Scene difference descriptions:
##############################

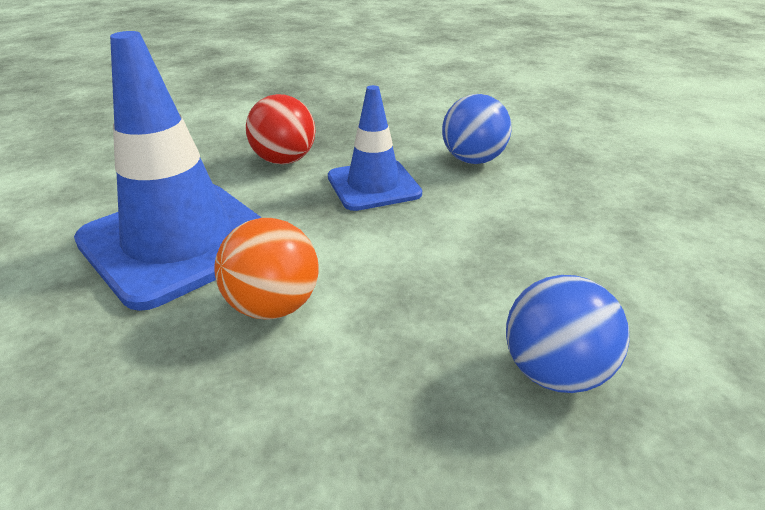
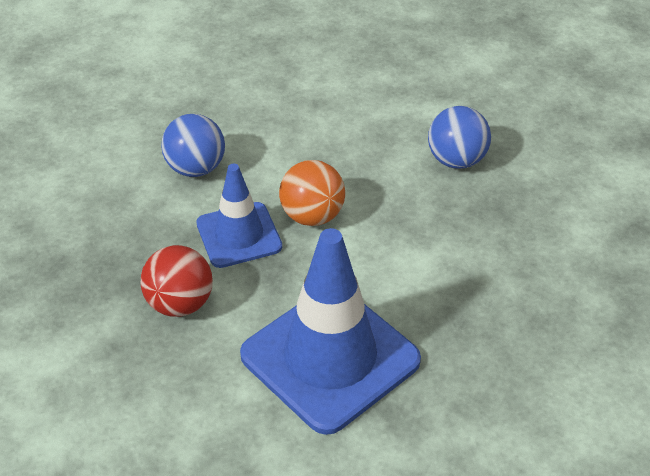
camera: 90 degrees left, 10 degrees up
(273, 306) = (410, 285): orange ball -> orange ball (312, 216)

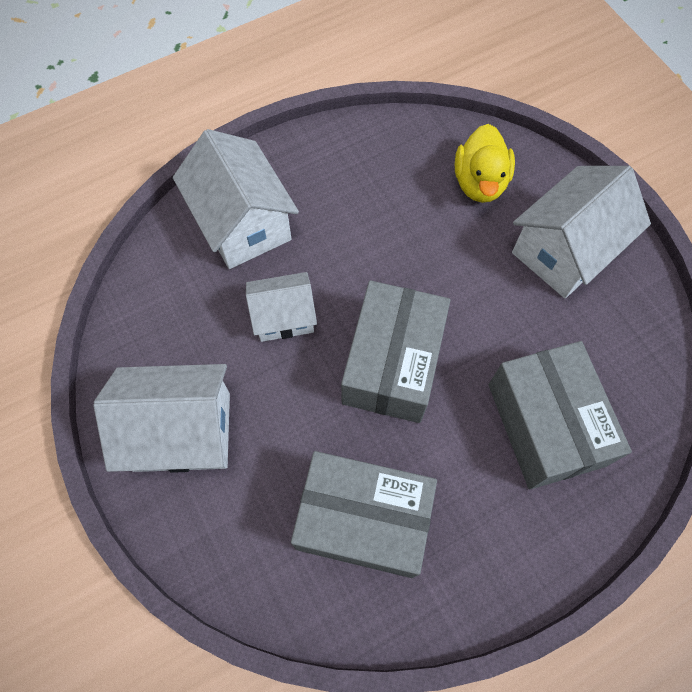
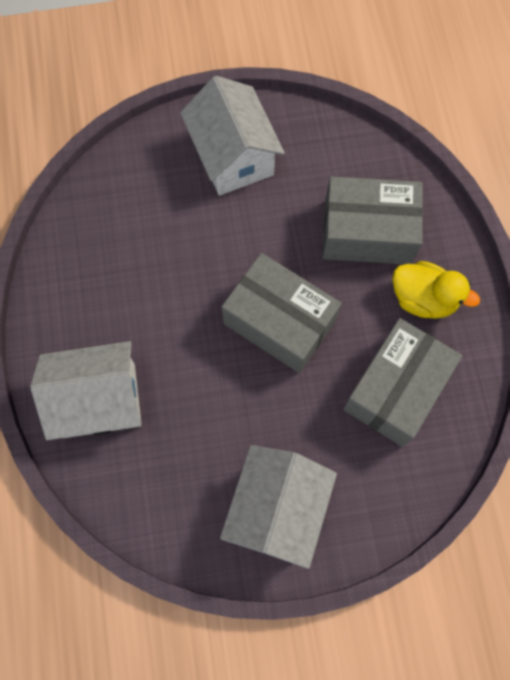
camera: 70 degrees left, 5 degrees up
(284, 317) = (206, 393): white house -> none
(479, 182) = (144, 192): yellow duck -> yellow duck (423, 299)

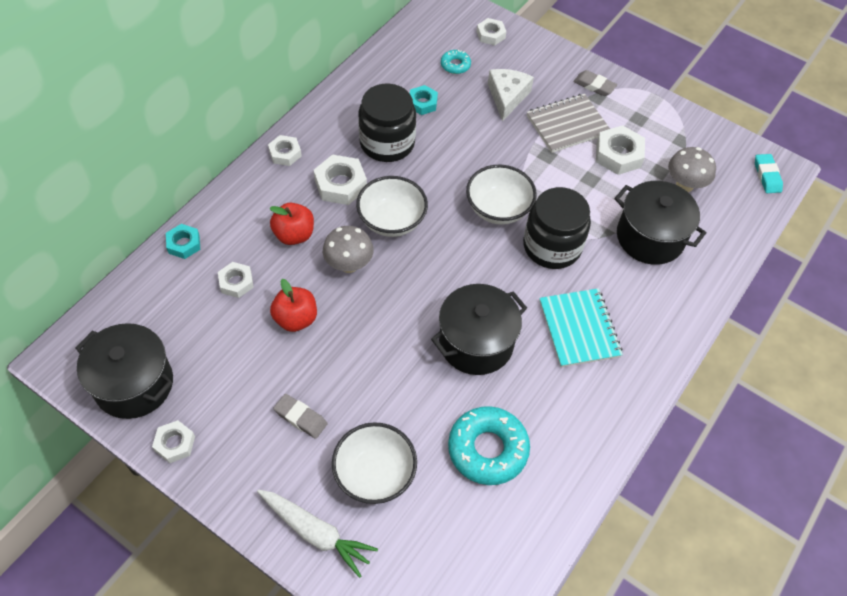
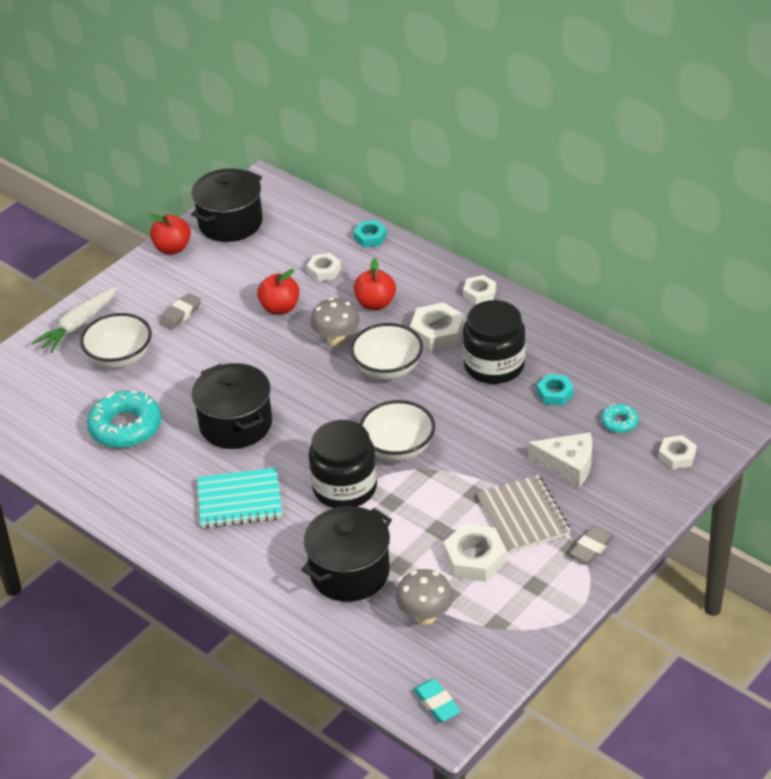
camera: 100 degrees right, 15 degrees down
(175, 444) = (172, 248): white nut -> red apple
(767, 176) = (437, 703): turquoise eraser -> turquoise eraser turned 60 degrees clockwise

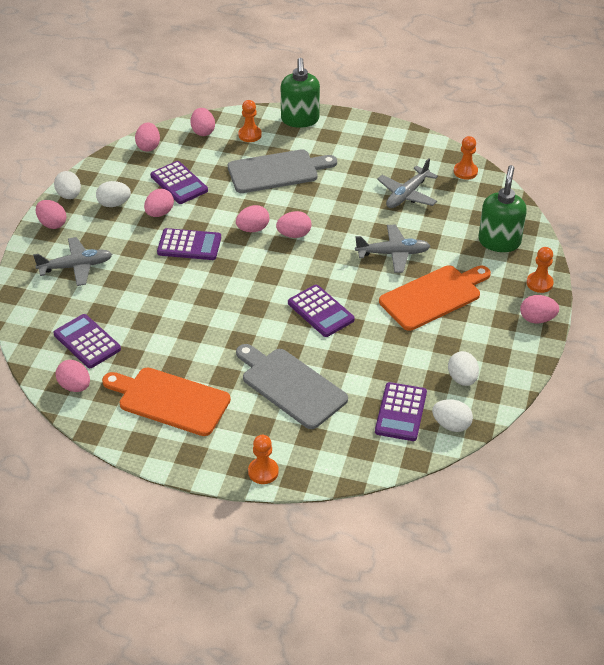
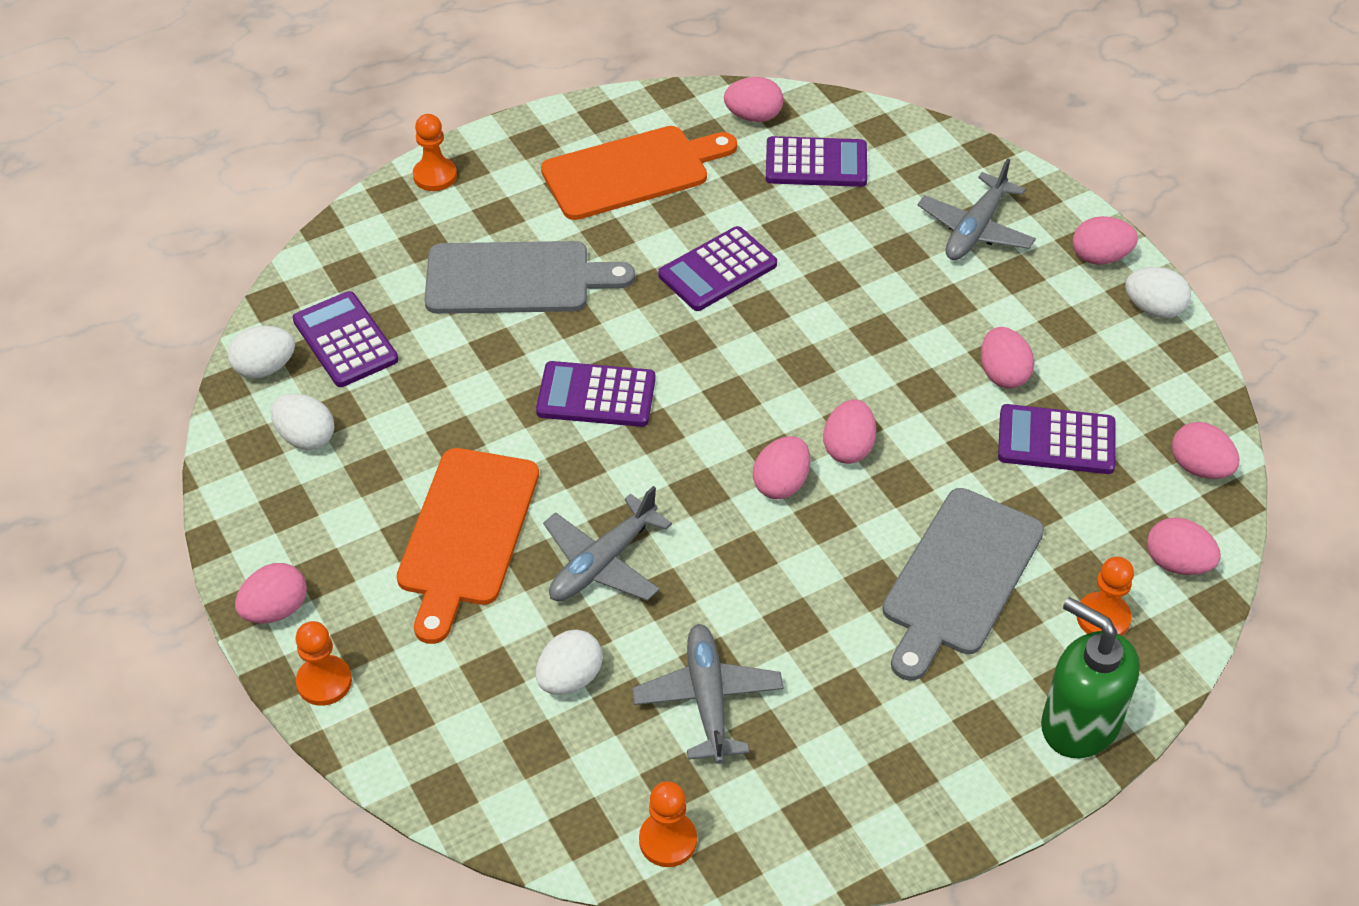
camera: 135 degrees right, 5 degrees up
(114, 204) = (1080, 341): white egg -> white egg (570, 678)
(189, 245) = (892, 359): purple calculator -> purple calculator (717, 270)
(499, 241) = (461, 719): green soap dispenser -> none

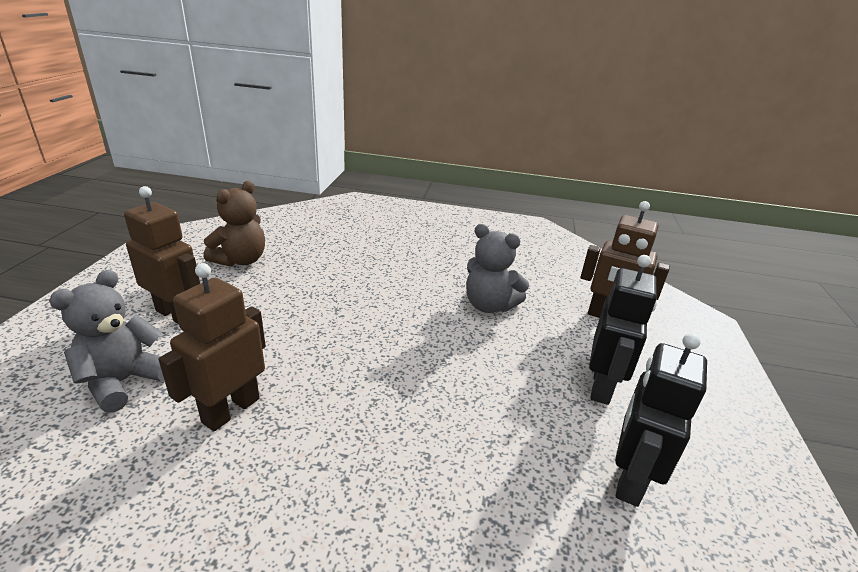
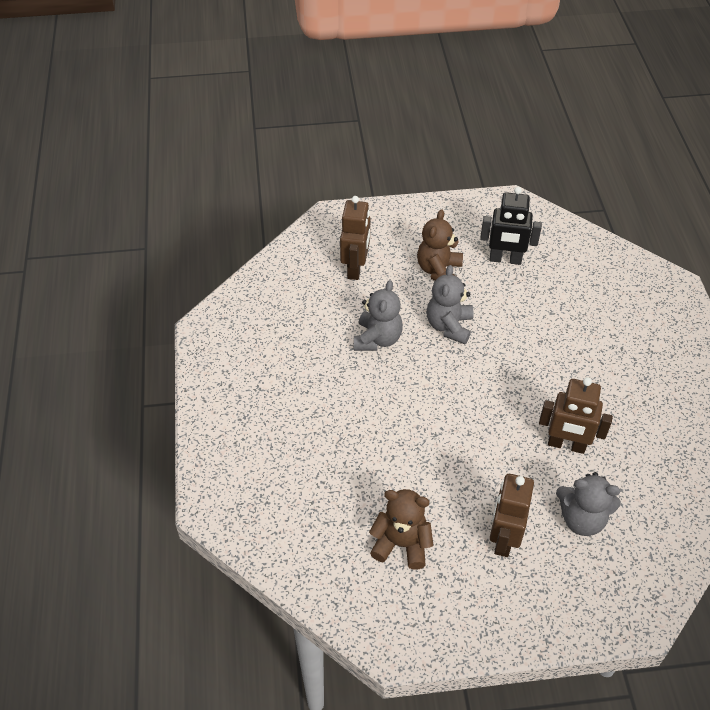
camera: 105 degrees left, 20 degrees up
(491, 365) = (449, 326): none -> grey teddy bear
(602, 386) = (438, 270): black robot -> brown teddy bear

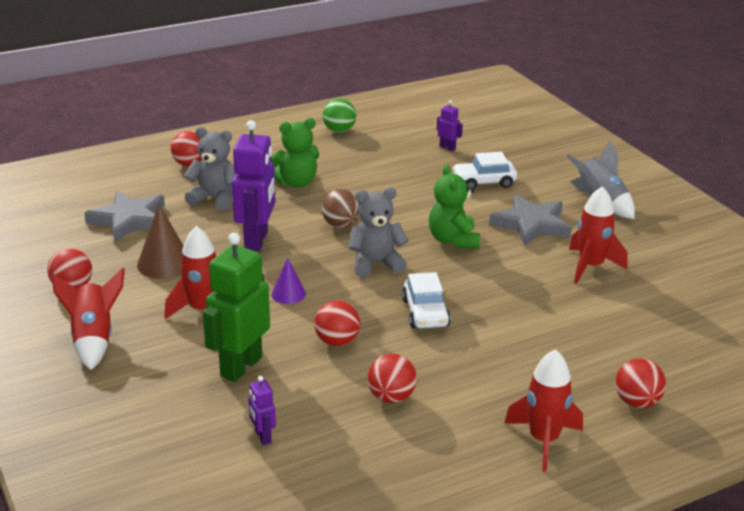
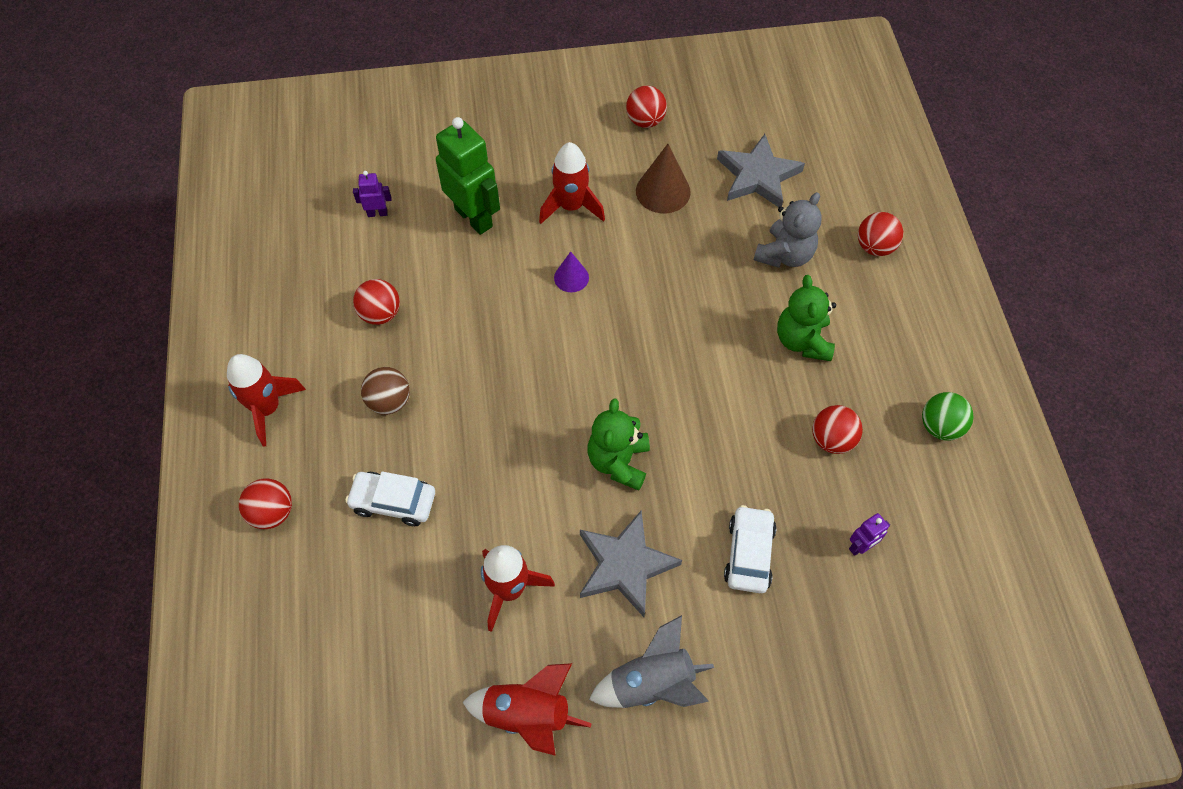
camera: 110 degrees right, 30 degrees up
(93, 339) = (558, 127): red rocket -> red rocket (527, 714)
(257, 241) = (680, 273): purple robot -> none
(337, 341) = (478, 296): red ball -> red ball (832, 439)
(341, 225) = (689, 359): brown ball -> brown ball (389, 401)
(376, 263) = (598, 368): grey teddy bear -> none
(425, 313) = (491, 383): white car -> white car (393, 502)
(453, 240) = (618, 462): green teddy bear -> green teddy bear turned 90 degrees counterclockwise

##############################

WORK TO BE COMPLETED: Print each line above exactly as it appears, excluding all images.

RESULT OF THIS EXERCISE:
camera: 90 degrees left, 10 degrees up
(273, 306) = (410, 285): orange ball -> orange ball (312, 216)

camera: 70 degrees left, 5 degrees up
(284, 317) = (206, 393): white house -> none
(479, 182) = (144, 192): yellow duck -> yellow duck (423, 299)

camera: 100 degrees right, 15 degrees down
(175, 444) = (172, 248): white nut -> red apple
(767, 176) = (437, 703): turquoise eraser -> turquoise eraser turned 60 degrees clockwise

camera: 135 degrees right, 5 degrees up
(114, 204) = (1080, 341): white egg -> white egg (570, 678)
(189, 245) = (892, 359): purple calculator -> purple calculator (717, 270)
(499, 241) = (461, 719): green soap dispenser -> none

camera: 105 degrees left, 20 degrees up
(491, 365) = (449, 326): none -> grey teddy bear
(602, 386) = (438, 270): black robot -> brown teddy bear

camera: 110 degrees right, 30 degrees up
(93, 339) = (558, 127): red rocket -> red rocket (527, 714)
(257, 241) = (680, 273): purple robot -> none
(337, 341) = (478, 296): red ball -> red ball (832, 439)
(341, 225) = (689, 359): brown ball -> brown ball (389, 401)
(376, 263) = (598, 368): grey teddy bear -> none
(425, 313) = (491, 383): white car -> white car (393, 502)
(453, 240) = (618, 462): green teddy bear -> green teddy bear turned 90 degrees counterclockwise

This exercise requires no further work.